Try it:
Each line of the records below that holds "glue" should be returned.

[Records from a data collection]
/---

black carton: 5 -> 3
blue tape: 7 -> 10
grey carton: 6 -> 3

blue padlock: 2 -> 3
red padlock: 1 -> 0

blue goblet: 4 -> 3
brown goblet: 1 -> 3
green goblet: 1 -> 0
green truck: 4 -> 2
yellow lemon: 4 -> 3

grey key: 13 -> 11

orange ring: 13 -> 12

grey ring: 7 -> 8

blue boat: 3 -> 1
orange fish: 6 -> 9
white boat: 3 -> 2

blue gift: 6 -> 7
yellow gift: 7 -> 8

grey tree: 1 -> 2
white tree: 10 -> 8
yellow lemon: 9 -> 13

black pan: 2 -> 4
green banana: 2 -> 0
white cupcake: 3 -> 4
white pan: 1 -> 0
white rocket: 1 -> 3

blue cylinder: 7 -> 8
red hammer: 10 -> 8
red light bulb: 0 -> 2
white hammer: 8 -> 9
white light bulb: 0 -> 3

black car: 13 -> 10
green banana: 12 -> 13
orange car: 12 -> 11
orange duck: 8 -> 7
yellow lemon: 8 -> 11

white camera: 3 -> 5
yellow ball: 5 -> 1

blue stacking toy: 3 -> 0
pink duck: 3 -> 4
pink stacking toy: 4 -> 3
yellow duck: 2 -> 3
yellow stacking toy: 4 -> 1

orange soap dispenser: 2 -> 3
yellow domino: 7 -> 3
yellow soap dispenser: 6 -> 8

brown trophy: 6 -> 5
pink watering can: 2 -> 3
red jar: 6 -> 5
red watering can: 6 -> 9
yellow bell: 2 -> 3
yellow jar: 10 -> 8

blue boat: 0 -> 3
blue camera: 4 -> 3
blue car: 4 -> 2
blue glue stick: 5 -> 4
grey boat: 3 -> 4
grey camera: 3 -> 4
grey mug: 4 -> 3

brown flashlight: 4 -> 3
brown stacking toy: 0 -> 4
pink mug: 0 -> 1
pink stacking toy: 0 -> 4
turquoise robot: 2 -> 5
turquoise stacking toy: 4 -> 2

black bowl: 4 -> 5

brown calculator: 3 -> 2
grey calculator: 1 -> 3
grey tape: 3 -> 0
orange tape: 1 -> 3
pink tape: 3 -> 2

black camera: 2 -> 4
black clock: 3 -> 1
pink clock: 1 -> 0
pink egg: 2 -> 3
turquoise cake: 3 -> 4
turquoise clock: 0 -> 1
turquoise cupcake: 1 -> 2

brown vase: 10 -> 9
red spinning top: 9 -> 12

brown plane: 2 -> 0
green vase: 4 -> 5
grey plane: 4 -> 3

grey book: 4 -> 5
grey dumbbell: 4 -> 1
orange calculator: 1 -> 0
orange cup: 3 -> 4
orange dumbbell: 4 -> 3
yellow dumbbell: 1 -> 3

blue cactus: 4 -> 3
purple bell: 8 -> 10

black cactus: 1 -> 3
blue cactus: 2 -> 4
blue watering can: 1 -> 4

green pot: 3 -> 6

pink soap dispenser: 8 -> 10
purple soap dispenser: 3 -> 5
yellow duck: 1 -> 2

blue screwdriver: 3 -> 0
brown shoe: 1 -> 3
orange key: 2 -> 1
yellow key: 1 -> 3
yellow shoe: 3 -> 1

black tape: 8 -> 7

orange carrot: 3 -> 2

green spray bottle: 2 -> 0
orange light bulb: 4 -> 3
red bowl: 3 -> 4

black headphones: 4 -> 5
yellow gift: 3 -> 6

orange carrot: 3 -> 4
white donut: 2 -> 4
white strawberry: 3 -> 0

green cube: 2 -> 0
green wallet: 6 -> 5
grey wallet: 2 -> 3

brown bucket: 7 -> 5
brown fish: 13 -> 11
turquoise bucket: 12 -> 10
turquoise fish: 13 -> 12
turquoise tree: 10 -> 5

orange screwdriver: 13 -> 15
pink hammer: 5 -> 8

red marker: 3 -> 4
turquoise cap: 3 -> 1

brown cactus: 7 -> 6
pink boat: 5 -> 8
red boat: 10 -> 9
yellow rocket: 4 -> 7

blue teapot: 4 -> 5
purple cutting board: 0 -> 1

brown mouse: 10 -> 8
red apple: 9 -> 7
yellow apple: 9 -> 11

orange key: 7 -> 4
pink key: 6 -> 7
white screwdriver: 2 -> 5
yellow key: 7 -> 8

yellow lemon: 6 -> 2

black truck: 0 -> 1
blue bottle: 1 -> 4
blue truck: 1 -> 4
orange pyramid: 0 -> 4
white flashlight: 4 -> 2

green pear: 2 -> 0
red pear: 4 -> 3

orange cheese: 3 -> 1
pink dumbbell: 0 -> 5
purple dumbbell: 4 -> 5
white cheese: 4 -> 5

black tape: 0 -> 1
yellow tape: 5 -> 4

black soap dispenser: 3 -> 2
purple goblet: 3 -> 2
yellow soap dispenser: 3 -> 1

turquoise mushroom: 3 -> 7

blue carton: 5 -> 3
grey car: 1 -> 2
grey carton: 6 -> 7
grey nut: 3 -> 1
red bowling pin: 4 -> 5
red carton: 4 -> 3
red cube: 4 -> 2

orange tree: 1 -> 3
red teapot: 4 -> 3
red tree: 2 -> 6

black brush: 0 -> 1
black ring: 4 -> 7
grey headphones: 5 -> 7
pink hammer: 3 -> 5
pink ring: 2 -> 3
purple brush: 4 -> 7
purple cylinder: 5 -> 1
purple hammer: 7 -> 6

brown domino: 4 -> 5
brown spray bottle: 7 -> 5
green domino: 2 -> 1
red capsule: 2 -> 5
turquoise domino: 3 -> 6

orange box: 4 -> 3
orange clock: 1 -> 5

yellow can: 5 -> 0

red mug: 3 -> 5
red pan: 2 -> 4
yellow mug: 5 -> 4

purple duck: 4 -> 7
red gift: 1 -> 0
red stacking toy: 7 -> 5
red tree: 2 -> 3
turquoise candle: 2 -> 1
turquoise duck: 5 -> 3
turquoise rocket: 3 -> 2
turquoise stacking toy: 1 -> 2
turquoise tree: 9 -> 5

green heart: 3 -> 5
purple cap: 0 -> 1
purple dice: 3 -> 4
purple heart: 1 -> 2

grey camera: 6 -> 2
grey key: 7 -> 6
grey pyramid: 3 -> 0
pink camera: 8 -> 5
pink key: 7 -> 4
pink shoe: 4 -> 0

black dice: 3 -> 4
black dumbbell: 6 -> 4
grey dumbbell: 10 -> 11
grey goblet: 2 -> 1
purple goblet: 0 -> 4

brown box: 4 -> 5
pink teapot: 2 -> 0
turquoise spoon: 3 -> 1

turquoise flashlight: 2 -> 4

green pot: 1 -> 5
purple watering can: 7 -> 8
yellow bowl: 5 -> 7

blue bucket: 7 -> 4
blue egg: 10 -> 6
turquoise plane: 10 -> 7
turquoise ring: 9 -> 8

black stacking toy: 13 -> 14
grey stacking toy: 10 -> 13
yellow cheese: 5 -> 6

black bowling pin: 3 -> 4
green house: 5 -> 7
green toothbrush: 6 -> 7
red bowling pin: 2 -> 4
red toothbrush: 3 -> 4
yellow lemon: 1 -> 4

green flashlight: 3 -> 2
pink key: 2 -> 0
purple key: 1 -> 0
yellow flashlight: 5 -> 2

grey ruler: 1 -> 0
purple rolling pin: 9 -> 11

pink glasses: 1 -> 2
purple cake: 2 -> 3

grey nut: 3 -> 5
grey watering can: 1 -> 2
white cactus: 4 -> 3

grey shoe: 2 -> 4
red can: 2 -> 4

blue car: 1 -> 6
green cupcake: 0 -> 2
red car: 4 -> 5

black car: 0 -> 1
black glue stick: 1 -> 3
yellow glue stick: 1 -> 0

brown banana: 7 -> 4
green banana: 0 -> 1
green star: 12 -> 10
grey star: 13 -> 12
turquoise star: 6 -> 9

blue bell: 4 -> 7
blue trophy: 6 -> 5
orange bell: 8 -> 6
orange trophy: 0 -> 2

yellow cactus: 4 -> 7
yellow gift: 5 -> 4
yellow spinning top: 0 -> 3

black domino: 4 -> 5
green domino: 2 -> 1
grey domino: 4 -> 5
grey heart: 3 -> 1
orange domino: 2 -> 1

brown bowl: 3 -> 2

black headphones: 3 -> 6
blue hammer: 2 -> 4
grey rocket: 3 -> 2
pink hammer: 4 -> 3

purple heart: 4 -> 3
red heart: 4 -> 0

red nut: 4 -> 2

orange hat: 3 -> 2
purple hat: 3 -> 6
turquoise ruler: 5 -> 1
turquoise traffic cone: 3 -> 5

\---

Answer for this exercise:
blue glue stick: 5 -> 4
black glue stick: 1 -> 3
yellow glue stick: 1 -> 0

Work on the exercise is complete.